**EXERCISE BRIEF**
Would you output the lines from the one containing "(418, 163) = (209, 267): yellow dice -> none" through the final line of the entries, exactly and with pictures omitted?

**RAW DATA**
"""

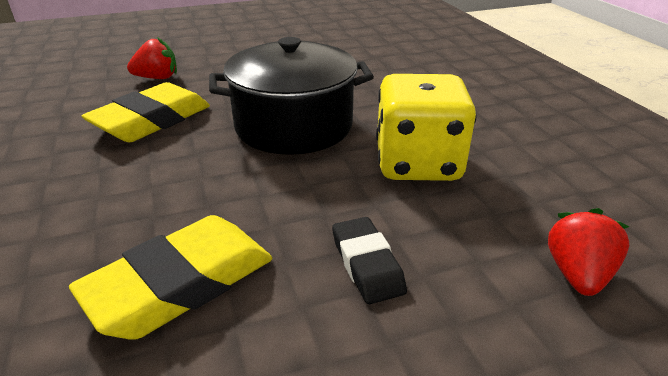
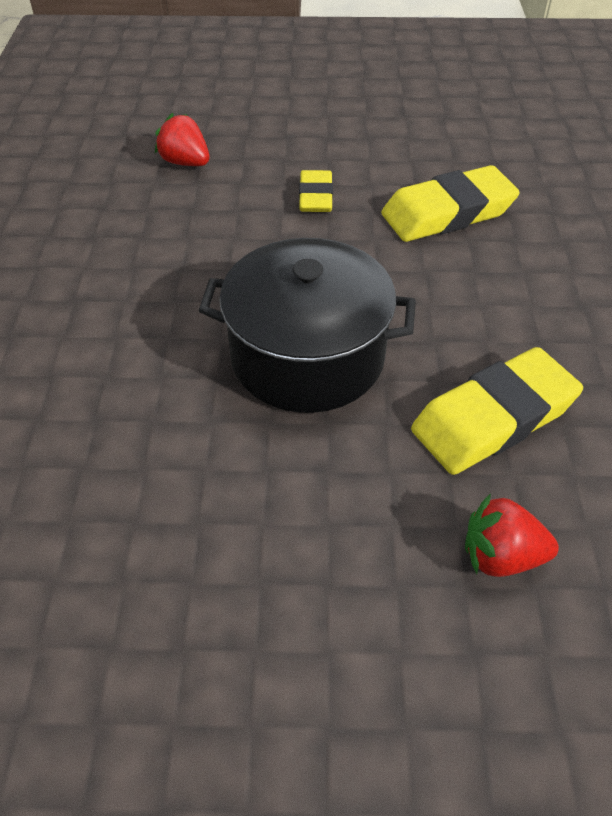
camera: 160 degrees left, 15 degrees up
(367, 264) = (315, 197): black eraser -> yellow eraser
(418, 163) = (209, 267): yellow dice -> none
(577, 274) = (185, 162): red strawberry -> red strawberry turned 90 degrees clockwise

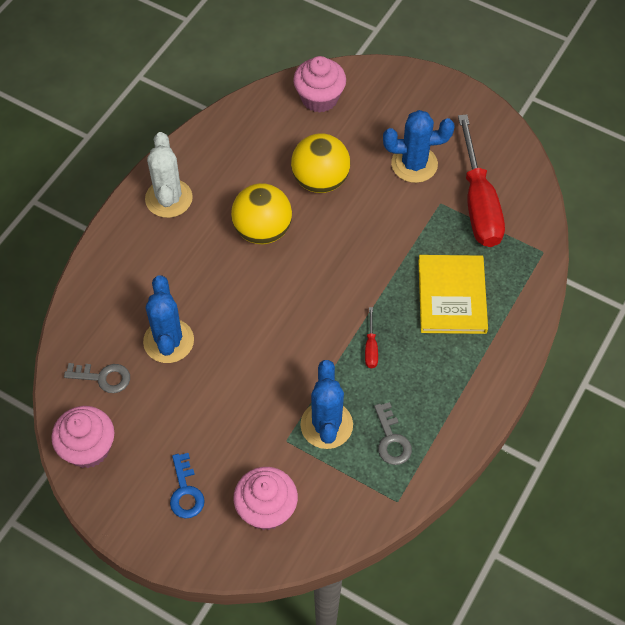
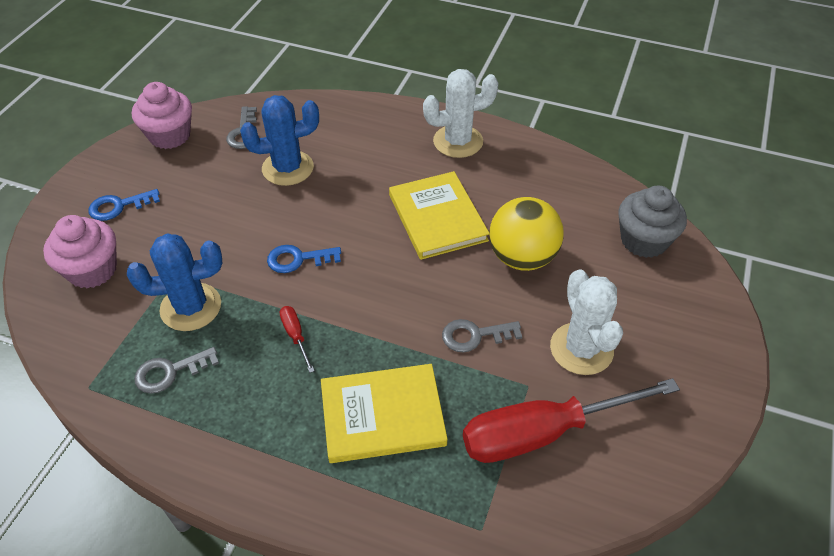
camera: 80 degrees right, 10 degrees down
(262, 230) = (437, 217): yellow ball -> yellow book
(288, 340) = (298, 259): none -> blue key
(319, 98) = (644, 240): pink cupcake -> grey cupcake
(371, 347) = (295, 336): red screwdriver -> red screwdriver turned 75 degrees clockwise
(391, 227) = (475, 336): none -> grey key
(414, 164) = (581, 349): blue cactus -> white cactus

"""

**EXPECTED ANSWER**
(418, 163) = (209, 267): yellow dice -> none
(577, 274) = (185, 162): red strawberry -> red strawberry turned 90 degrees clockwise

camera: 80 degrees right, 10 degrees down
(262, 230) = (437, 217): yellow ball -> yellow book
(288, 340) = (298, 259): none -> blue key
(319, 98) = (644, 240): pink cupcake -> grey cupcake
(371, 347) = (295, 336): red screwdriver -> red screwdriver turned 75 degrees clockwise
(391, 227) = (475, 336): none -> grey key
(414, 164) = (581, 349): blue cactus -> white cactus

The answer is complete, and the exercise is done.